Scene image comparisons

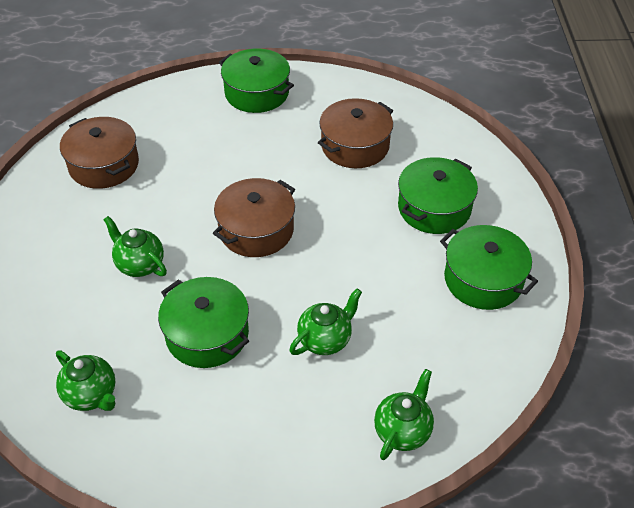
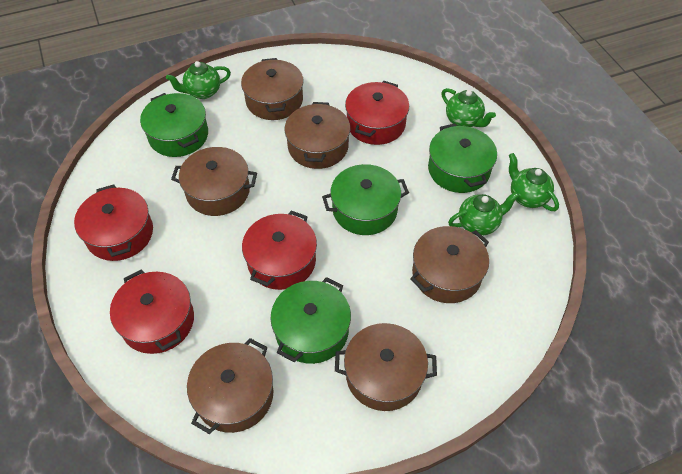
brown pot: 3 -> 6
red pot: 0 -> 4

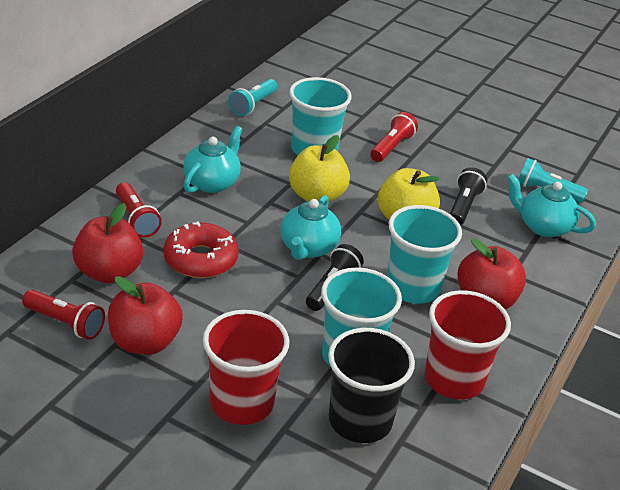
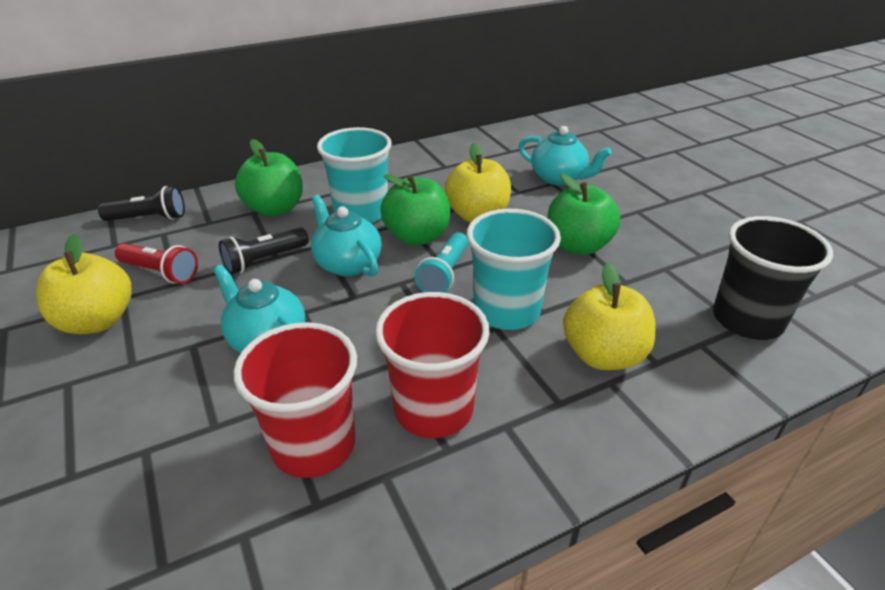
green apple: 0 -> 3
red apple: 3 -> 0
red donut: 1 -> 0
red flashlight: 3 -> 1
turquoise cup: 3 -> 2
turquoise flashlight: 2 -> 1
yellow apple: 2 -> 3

* PROMPT *
All the lines above must be written out exactly, without a single picture.

* ANSWER AREA *
brown pot: 3 -> 6
red pot: 0 -> 4

green apple: 0 -> 3
red apple: 3 -> 0
red donut: 1 -> 0
red flashlight: 3 -> 1
turquoise cup: 3 -> 2
turquoise flashlight: 2 -> 1
yellow apple: 2 -> 3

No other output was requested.